Your goal> Reproduce every line of the items below word for word, omitting the pictures from your answer.

*-*-*

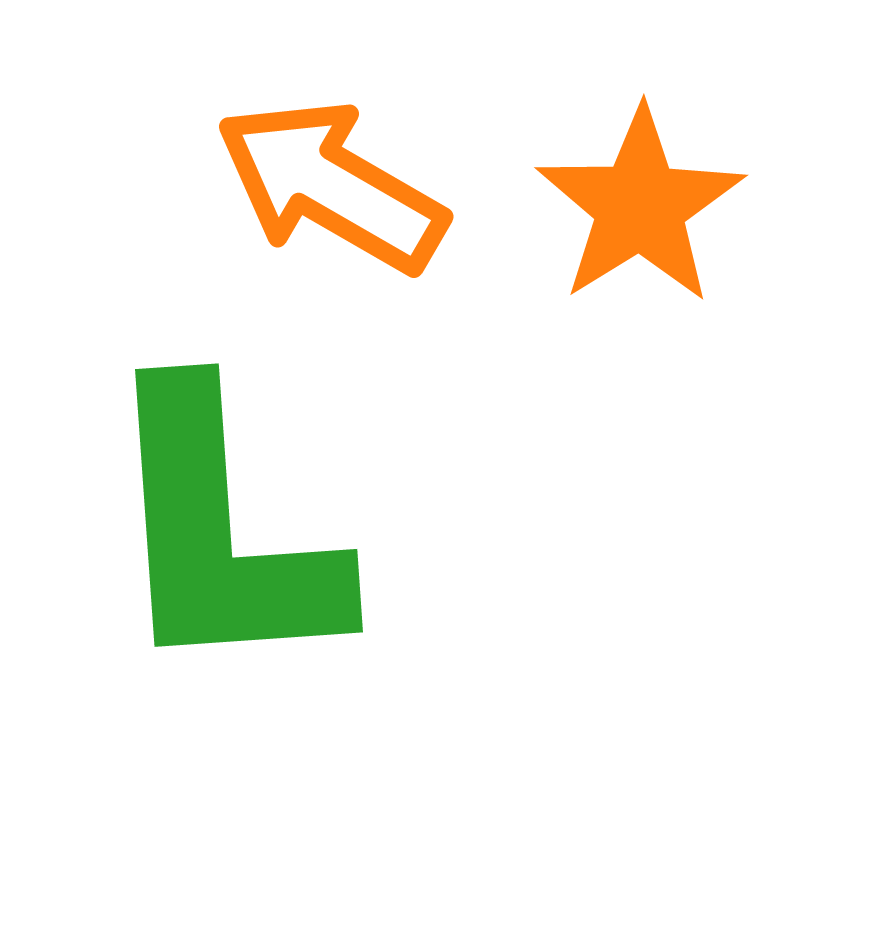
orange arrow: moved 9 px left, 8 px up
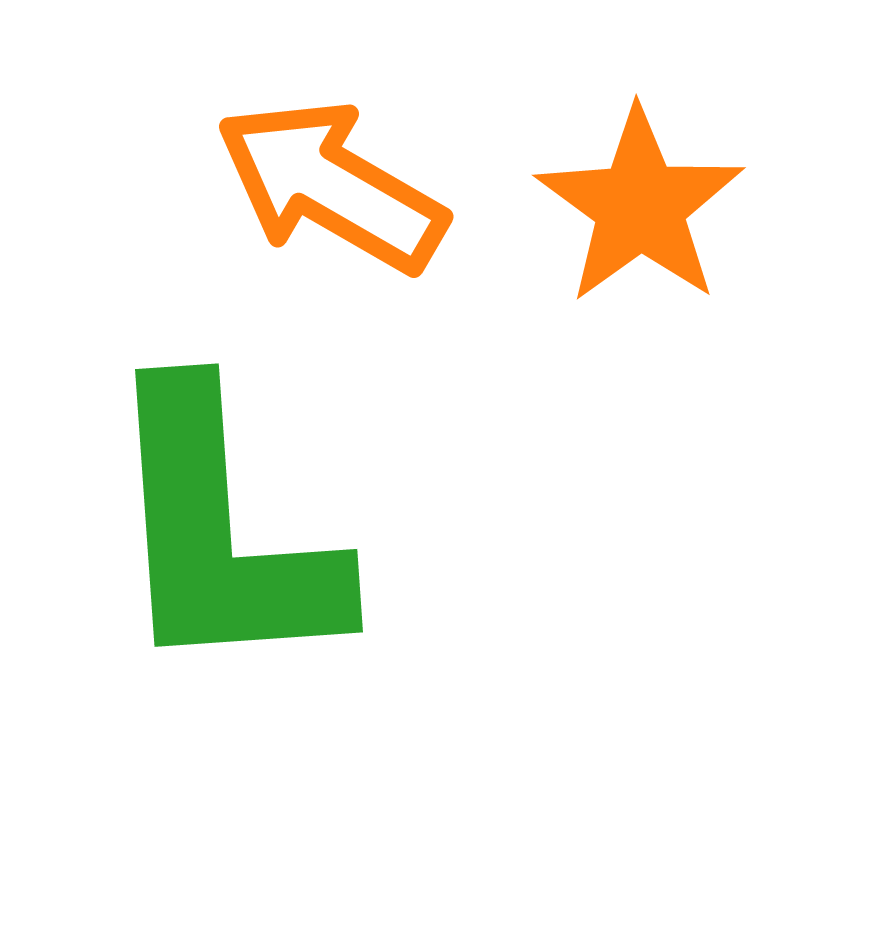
orange star: rotated 4 degrees counterclockwise
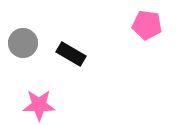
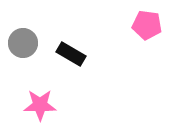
pink star: moved 1 px right
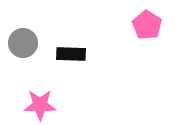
pink pentagon: rotated 24 degrees clockwise
black rectangle: rotated 28 degrees counterclockwise
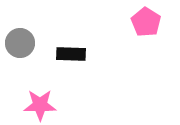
pink pentagon: moved 1 px left, 3 px up
gray circle: moved 3 px left
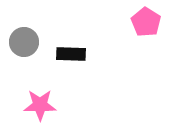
gray circle: moved 4 px right, 1 px up
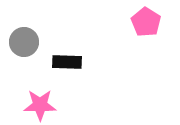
black rectangle: moved 4 px left, 8 px down
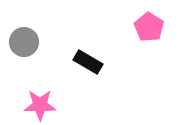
pink pentagon: moved 3 px right, 5 px down
black rectangle: moved 21 px right; rotated 28 degrees clockwise
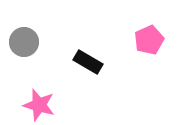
pink pentagon: moved 13 px down; rotated 16 degrees clockwise
pink star: moved 1 px left; rotated 16 degrees clockwise
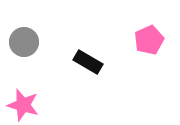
pink star: moved 16 px left
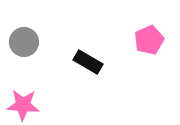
pink star: rotated 12 degrees counterclockwise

*-*-*

Solved exercise>
orange arrow: moved 9 px left, 8 px up
orange star: rotated 4 degrees counterclockwise
pink star: moved 1 px right
pink pentagon: rotated 24 degrees clockwise
black rectangle: rotated 28 degrees counterclockwise
pink pentagon: moved 1 px left, 3 px up
gray circle: moved 3 px left
gray circle: moved 4 px right, 1 px up
black rectangle: moved 4 px left, 8 px down
pink pentagon: moved 3 px right, 5 px down
black rectangle: moved 21 px right; rotated 28 degrees clockwise
pink pentagon: moved 13 px down; rotated 16 degrees clockwise
pink star: moved 1 px left; rotated 16 degrees clockwise
pink star: moved 16 px left
pink star: rotated 12 degrees counterclockwise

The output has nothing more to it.